--- Supplied data Enclosed Below ---

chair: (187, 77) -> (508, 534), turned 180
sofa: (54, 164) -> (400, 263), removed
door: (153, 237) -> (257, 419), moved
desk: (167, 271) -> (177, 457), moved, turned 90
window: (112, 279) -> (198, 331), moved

--- End of Enclosed Supplied data ---

(What needs to be done) Set down the entries again exactly as they are.

(Your response)
chair: (187, 77) -> (508, 534), turned 180
sofa: (54, 164) -> (400, 263), removed
door: (153, 237) -> (257, 419), moved
desk: (167, 271) -> (177, 457), moved, turned 90
window: (112, 279) -> (198, 331), moved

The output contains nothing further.